Your objective >> Although the records include pictures, print only the rest, exactly as written.

(Before-and-after object listings)
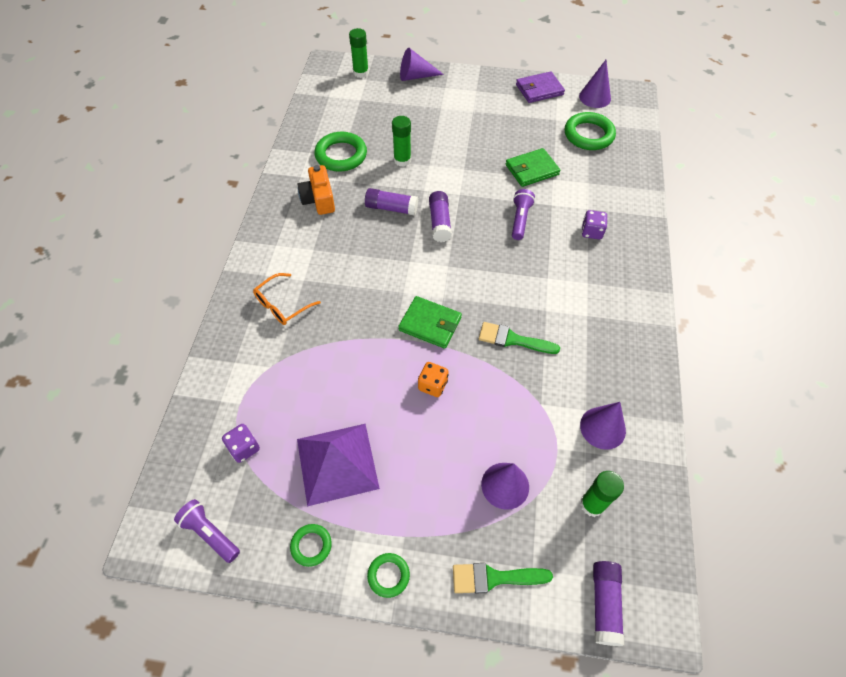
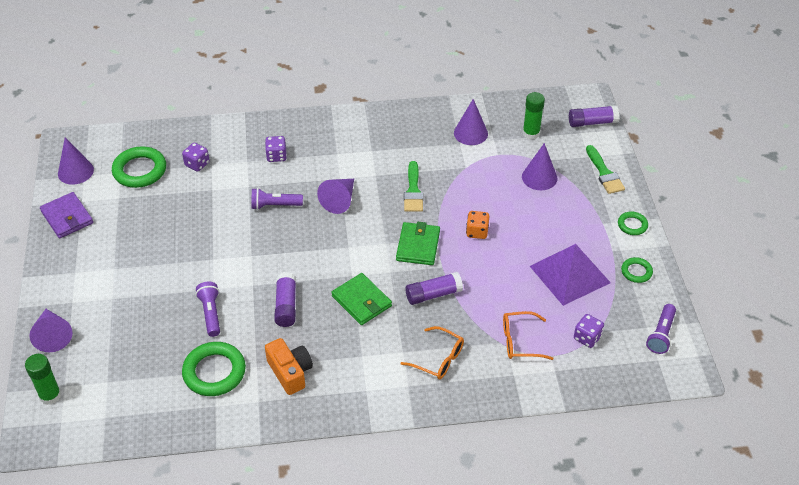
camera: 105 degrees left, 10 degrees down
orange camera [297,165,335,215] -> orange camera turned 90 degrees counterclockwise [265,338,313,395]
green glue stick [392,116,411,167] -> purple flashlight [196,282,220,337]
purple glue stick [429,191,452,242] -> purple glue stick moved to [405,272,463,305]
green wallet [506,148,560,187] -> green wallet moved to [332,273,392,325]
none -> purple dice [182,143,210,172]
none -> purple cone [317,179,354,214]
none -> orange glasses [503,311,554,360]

Solution >>
camera: 105 degrees left, 10 degrees down
orange camera [297,165,335,215] -> orange camera turned 90 degrees counterclockwise [265,338,313,395]
green glue stick [392,116,411,167] -> purple flashlight [196,282,220,337]
purple glue stick [429,191,452,242] -> purple glue stick moved to [405,272,463,305]
green wallet [506,148,560,187] -> green wallet moved to [332,273,392,325]
none -> purple dice [182,143,210,172]
none -> purple cone [317,179,354,214]
none -> orange glasses [503,311,554,360]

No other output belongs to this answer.